Object change listings
Start of Block
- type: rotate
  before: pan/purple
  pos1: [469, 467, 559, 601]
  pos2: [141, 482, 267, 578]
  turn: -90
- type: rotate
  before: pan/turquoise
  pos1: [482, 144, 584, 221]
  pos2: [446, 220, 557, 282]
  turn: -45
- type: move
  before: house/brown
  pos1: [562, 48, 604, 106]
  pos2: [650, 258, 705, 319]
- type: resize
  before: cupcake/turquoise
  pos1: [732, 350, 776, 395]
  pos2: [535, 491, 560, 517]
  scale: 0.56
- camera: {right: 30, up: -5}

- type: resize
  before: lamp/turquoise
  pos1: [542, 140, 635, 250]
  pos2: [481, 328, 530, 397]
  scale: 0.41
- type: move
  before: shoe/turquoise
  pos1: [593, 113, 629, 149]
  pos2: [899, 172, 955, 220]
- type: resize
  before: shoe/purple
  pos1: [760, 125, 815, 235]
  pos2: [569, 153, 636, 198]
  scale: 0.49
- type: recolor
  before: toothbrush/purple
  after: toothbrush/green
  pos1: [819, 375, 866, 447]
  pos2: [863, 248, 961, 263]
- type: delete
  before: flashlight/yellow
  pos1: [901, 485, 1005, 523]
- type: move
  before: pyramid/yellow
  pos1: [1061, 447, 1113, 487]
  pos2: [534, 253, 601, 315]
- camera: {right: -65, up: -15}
End of Block
Aim of the exercise:
Take the entries above and repeat them. Alter nothing.

Written response:
- type: rotate
  before: pan/purple
  pos1: [469, 467, 559, 601]
  pos2: [141, 482, 267, 578]
  turn: -90
- type: rotate
  before: pan/turquoise
  pos1: [482, 144, 584, 221]
  pos2: [446, 220, 557, 282]
  turn: -45
- type: move
  before: house/brown
  pos1: [562, 48, 604, 106]
  pos2: [650, 258, 705, 319]
- type: resize
  before: cupcake/turquoise
  pos1: [732, 350, 776, 395]
  pos2: [535, 491, 560, 517]
  scale: 0.56
- camera: {right: 30, up: -5}

- type: resize
  before: lamp/turquoise
  pos1: [542, 140, 635, 250]
  pos2: [481, 328, 530, 397]
  scale: 0.41
- type: move
  before: shoe/turquoise
  pos1: [593, 113, 629, 149]
  pos2: [899, 172, 955, 220]
- type: resize
  before: shoe/purple
  pos1: [760, 125, 815, 235]
  pos2: [569, 153, 636, 198]
  scale: 0.49
- type: recolor
  before: toothbrush/purple
  after: toothbrush/green
  pos1: [819, 375, 866, 447]
  pos2: [863, 248, 961, 263]
- type: delete
  before: flashlight/yellow
  pos1: [901, 485, 1005, 523]
- type: move
  before: pyramid/yellow
  pos1: [1061, 447, 1113, 487]
  pos2: [534, 253, 601, 315]
- camera: {right: -65, up: -15}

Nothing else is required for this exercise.